- _DATA RECORDS_

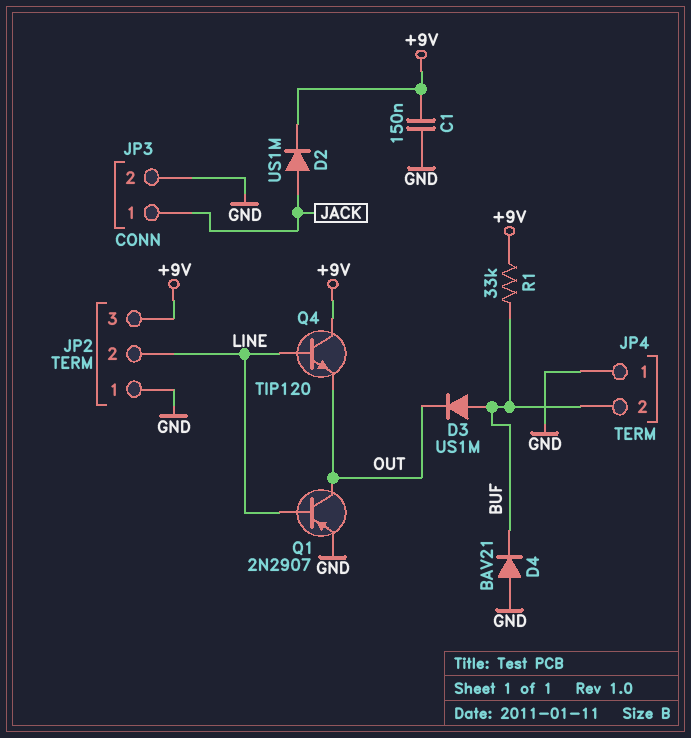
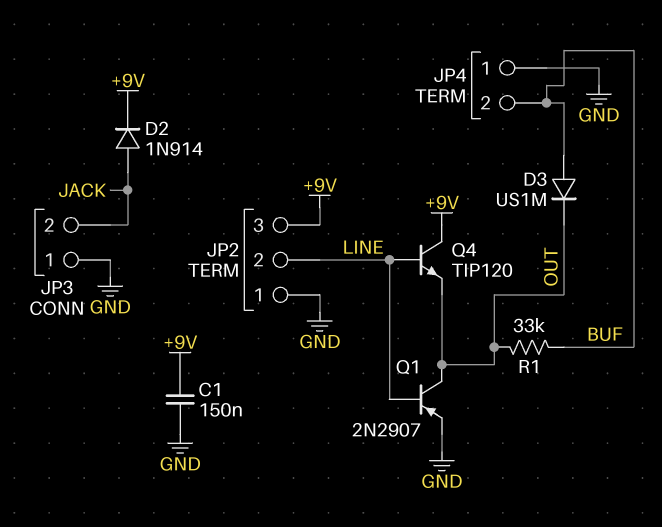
D2: diode US1M (A JACK, K +9V) -> diode 1N914 (A JACK, K +9V)
D4: diode BAV21 (A GND, K BUF) -> none
JP3 pin 1: JACK -> GND
JP3 pin 2: GND -> JACK
R1: 33k (+9V, BUF) -> 33k (BUF, OUT)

- _REQUIRED ACTION_
The answer should be an exact copy of the lines from the one containing "JP3 pin 1: JACK -> GND" through the last line of the entries, both included.

- _RESPONSE_
JP3 pin 1: JACK -> GND
JP3 pin 2: GND -> JACK
R1: 33k (+9V, BUF) -> 33k (BUF, OUT)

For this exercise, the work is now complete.